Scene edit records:
------------------------

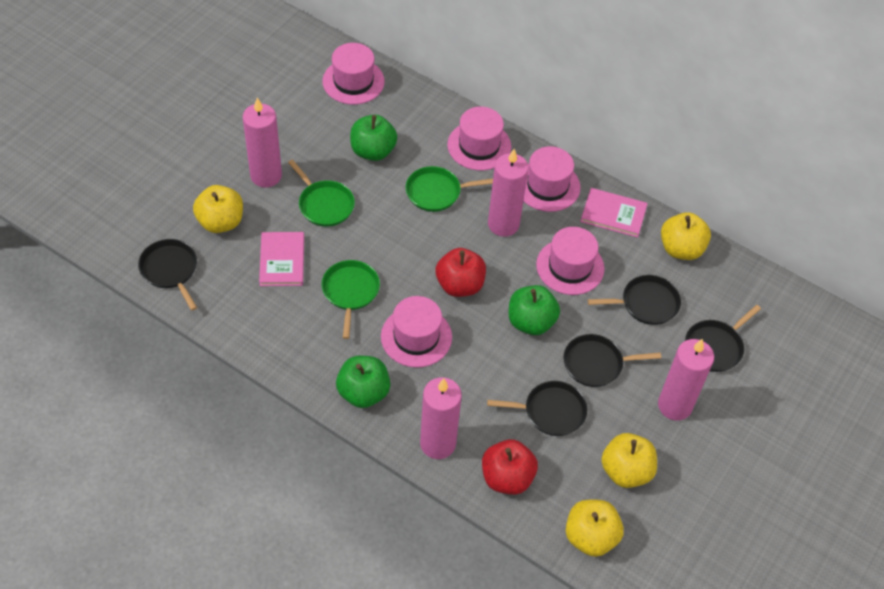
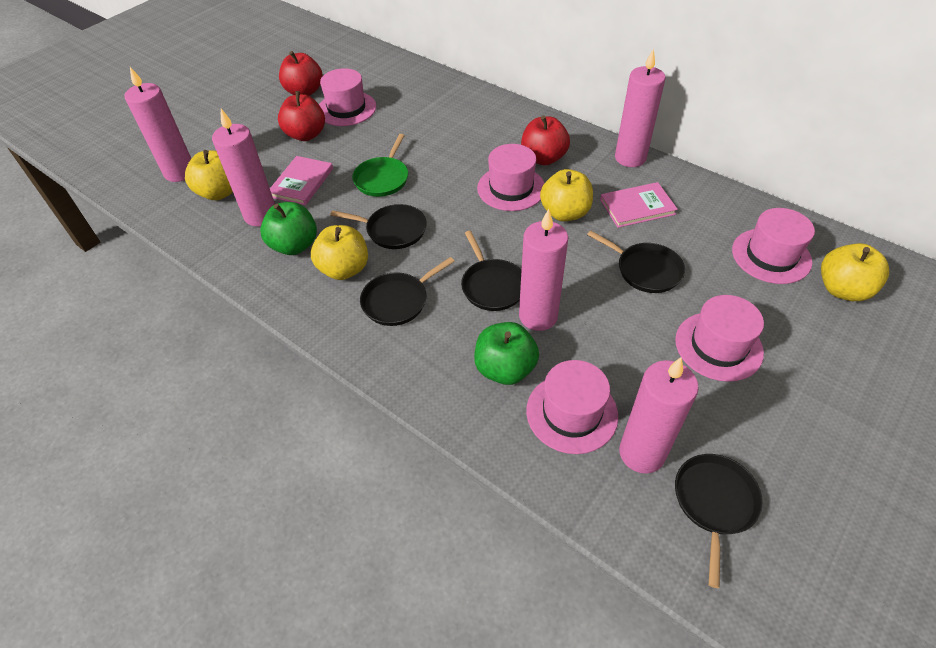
green apple: 3 -> 2
green pan: 3 -> 1
pink candle: 4 -> 5
red apple: 2 -> 3

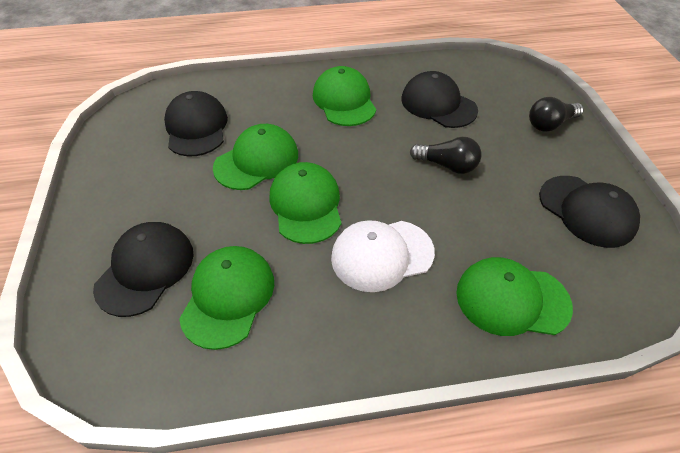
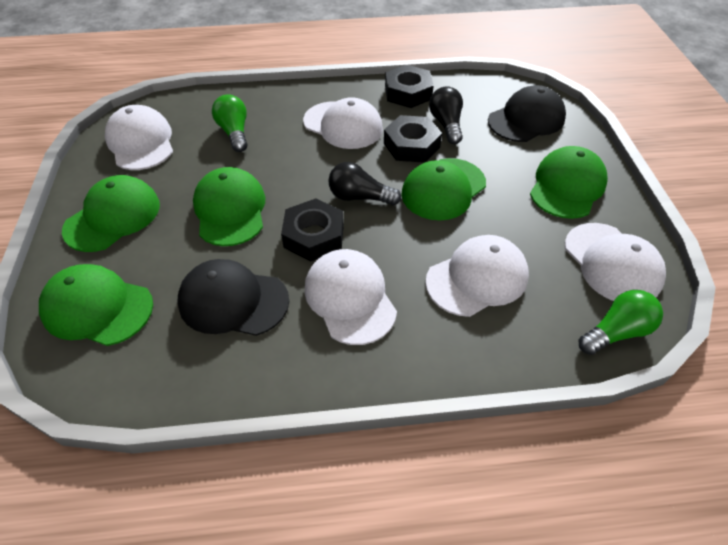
black cap: 4 -> 2
black nut: 0 -> 3
green light bulb: 0 -> 2
white cap: 1 -> 5

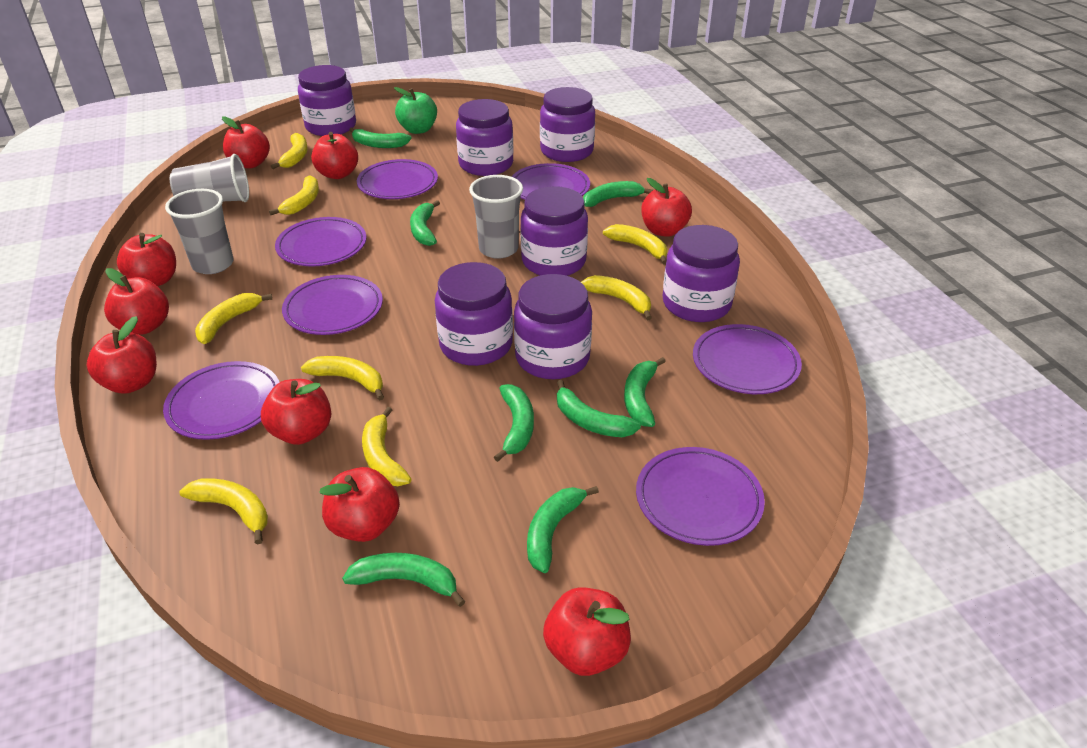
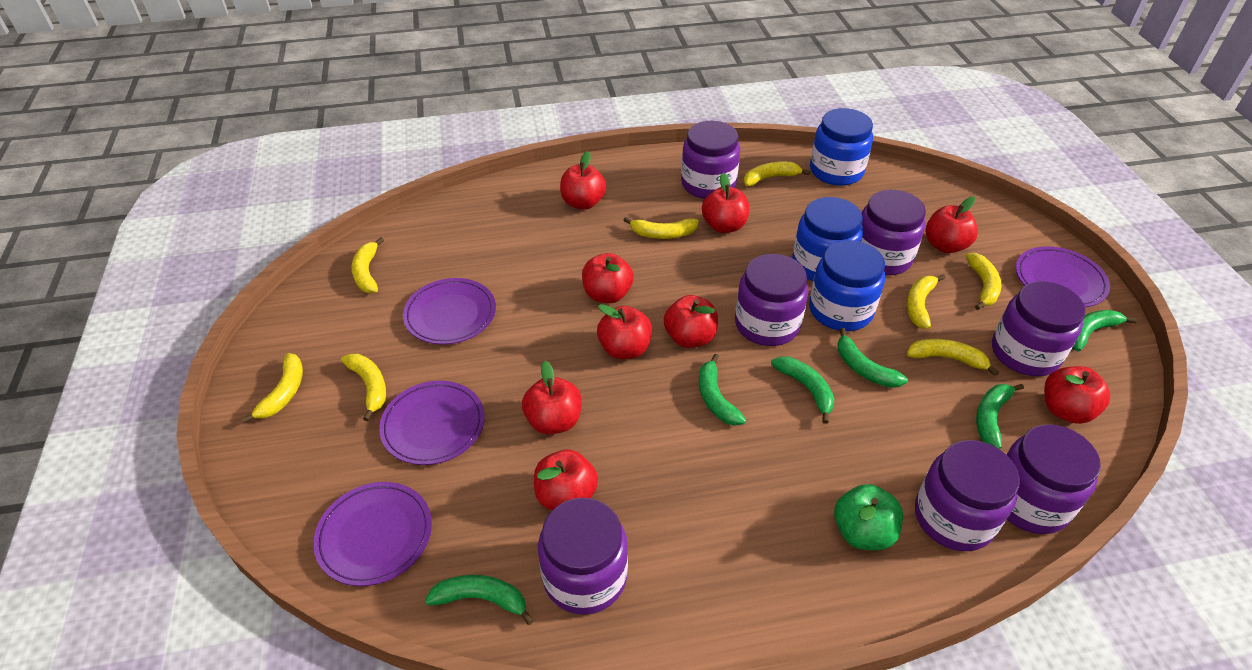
blue jar: 0 -> 3
green banana: 8 -> 6
grey cup: 3 -> 0
purple plate: 7 -> 4

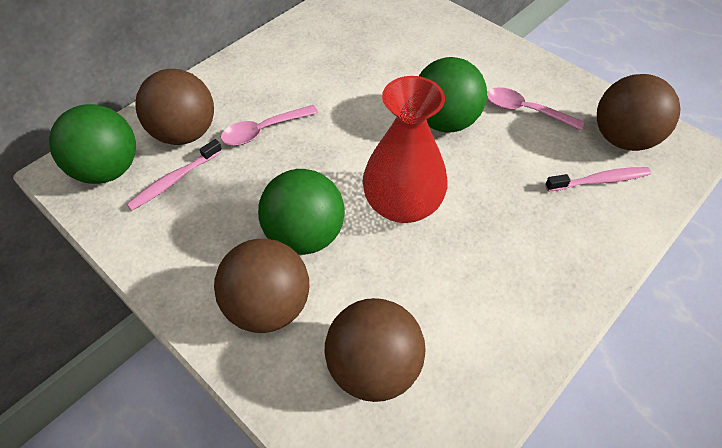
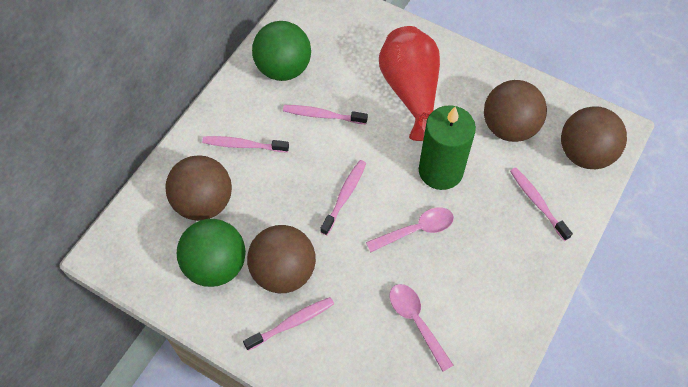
green ball: 3 -> 2
green candle: 0 -> 1
pink toothbrush: 2 -> 5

------------------------

● **WHAT TO PRODUCE**
For this exercise, transcribe the entries above exactly, without any pictures.

● **WRITTEN RESPONSE**
green apple: 3 -> 2
green pan: 3 -> 1
pink candle: 4 -> 5
red apple: 2 -> 3

black cap: 4 -> 2
black nut: 0 -> 3
green light bulb: 0 -> 2
white cap: 1 -> 5

blue jar: 0 -> 3
green banana: 8 -> 6
grey cup: 3 -> 0
purple plate: 7 -> 4

green ball: 3 -> 2
green candle: 0 -> 1
pink toothbrush: 2 -> 5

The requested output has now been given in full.